Records supplied.
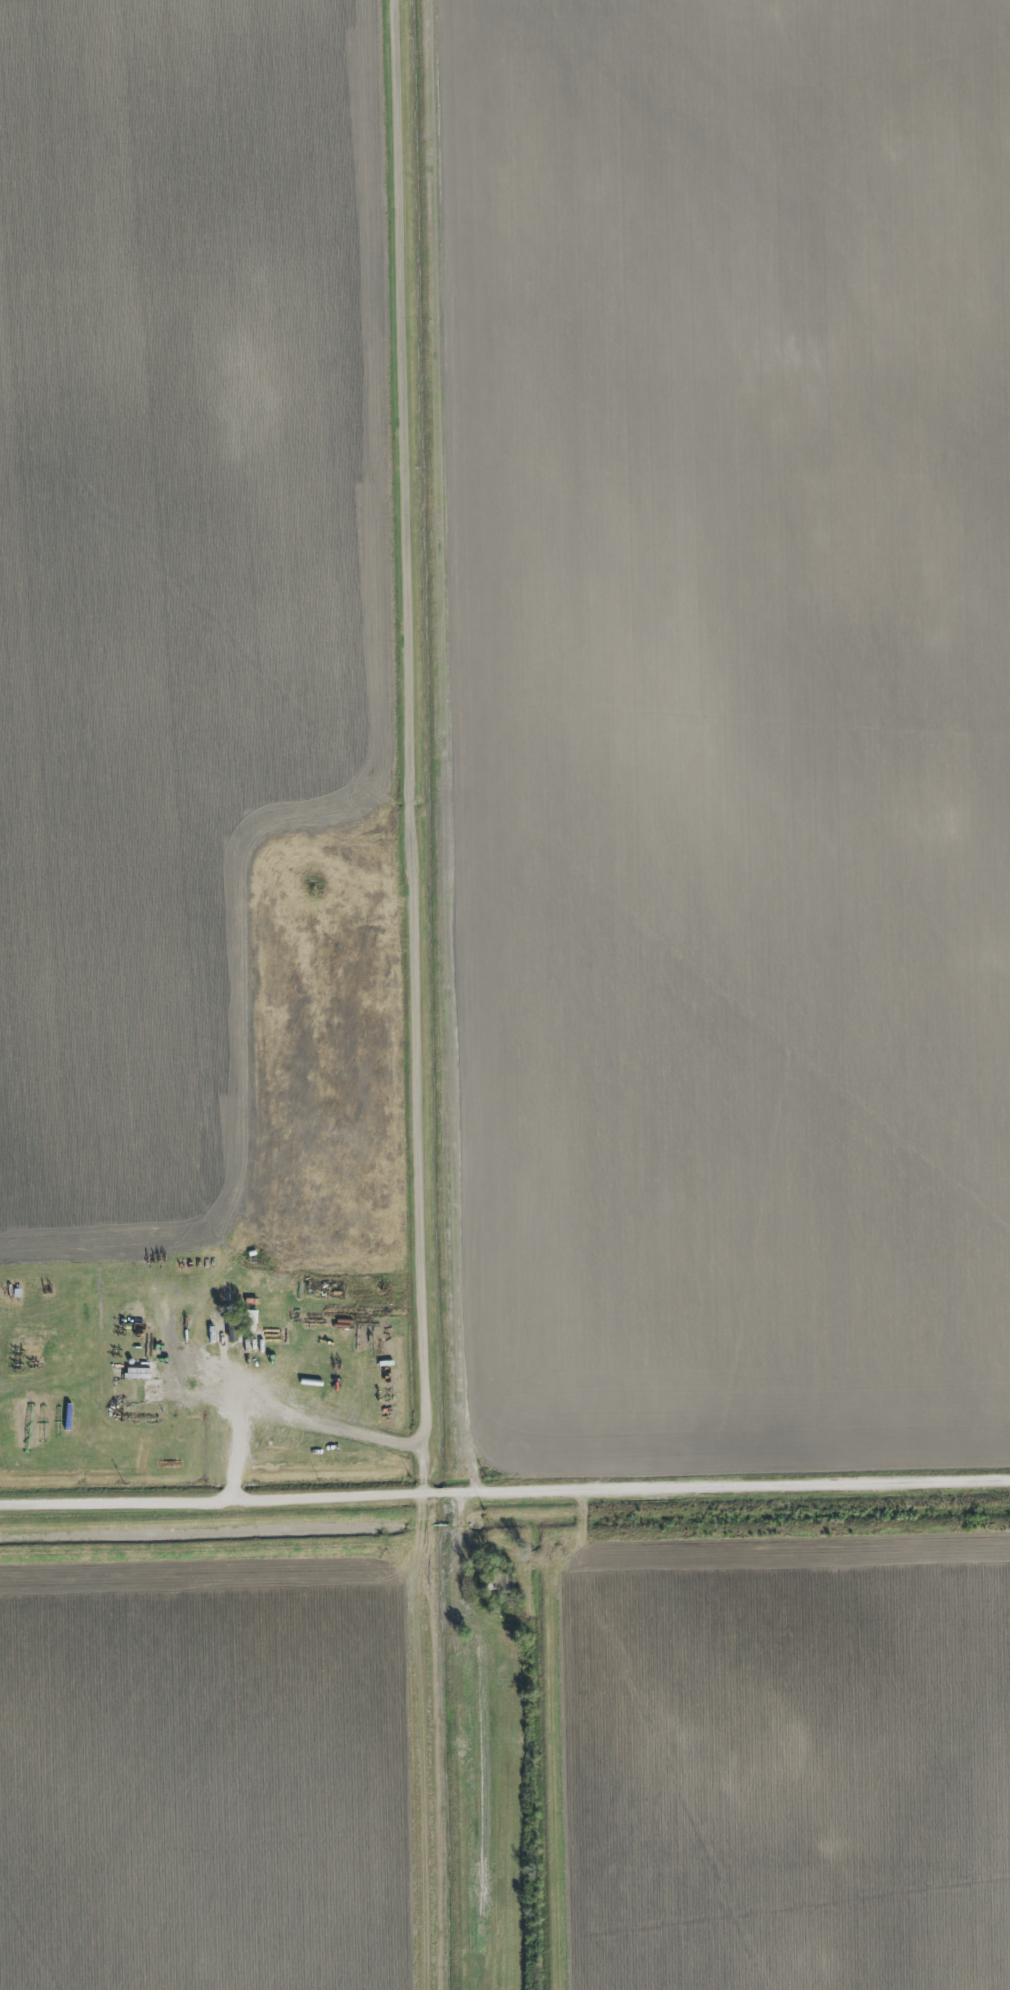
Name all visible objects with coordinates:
road: (412, 746)
road: (296, 1416)
road: (505, 1492)

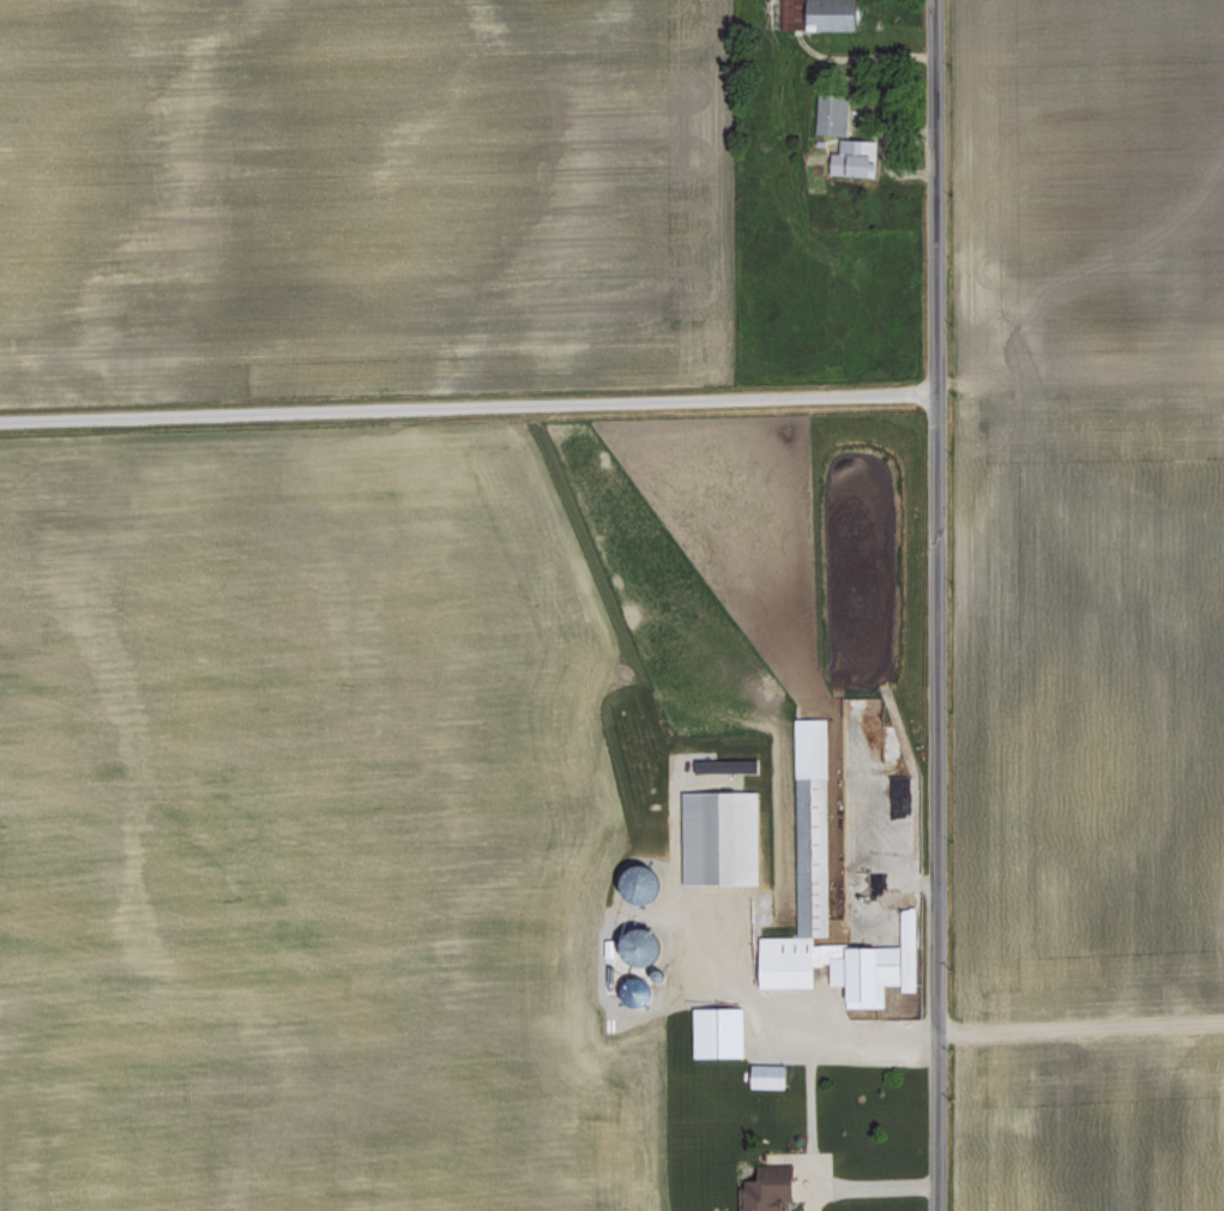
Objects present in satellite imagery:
building: (820, 16)
building: (835, 112)
road: (465, 406)
road: (932, 605)
building: (813, 811)
building: (724, 836)
road: (1077, 1018)
building: (769, 1075)
road: (808, 1105)
building: (767, 1192)
road: (811, 1196)

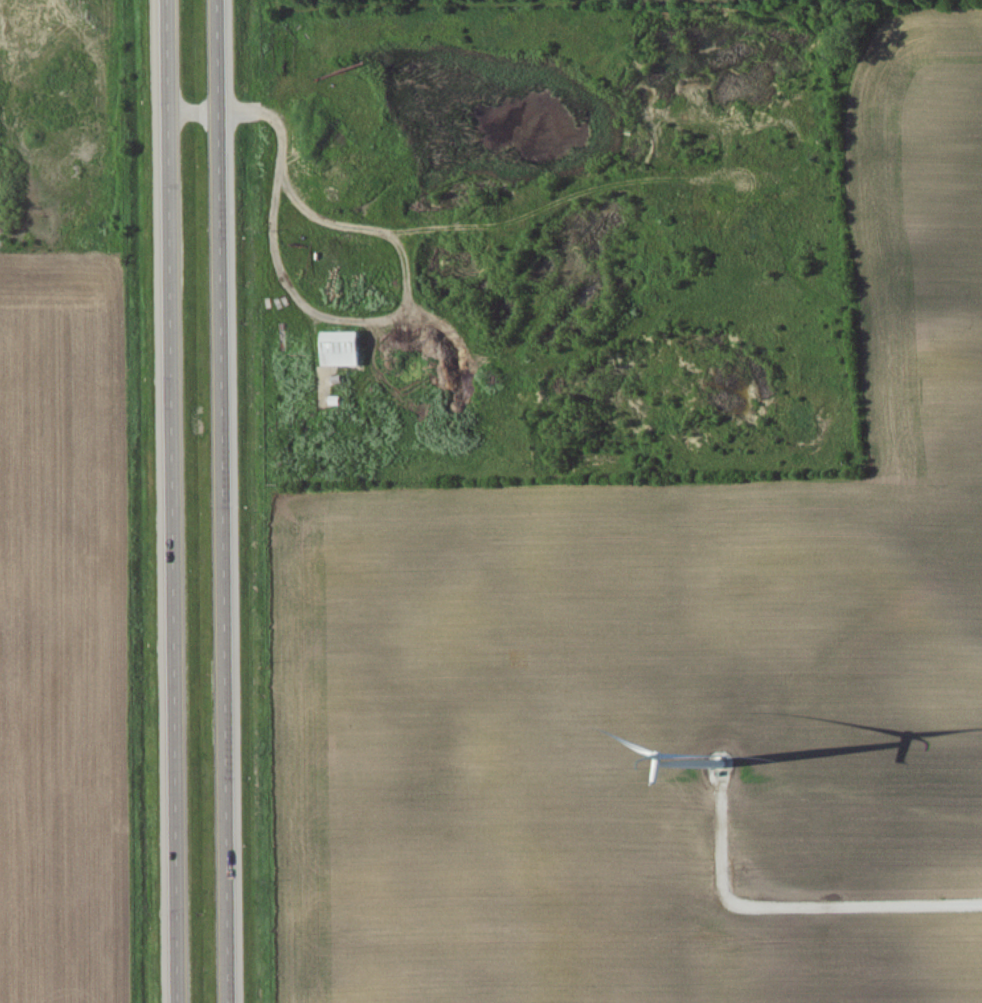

Action item.
Restate the entries above word for word, keeping pictures out of the copy.

Exercise solution.
Name all visible objects with coordinates:
road: (412, 746)
road: (296, 1416)
road: (505, 1492)

Objects present in satellite imagery:
building: (820, 16)
building: (835, 112)
road: (465, 406)
road: (932, 605)
building: (813, 811)
building: (724, 836)
road: (1077, 1018)
building: (769, 1075)
road: (808, 1105)
building: (767, 1192)
road: (811, 1196)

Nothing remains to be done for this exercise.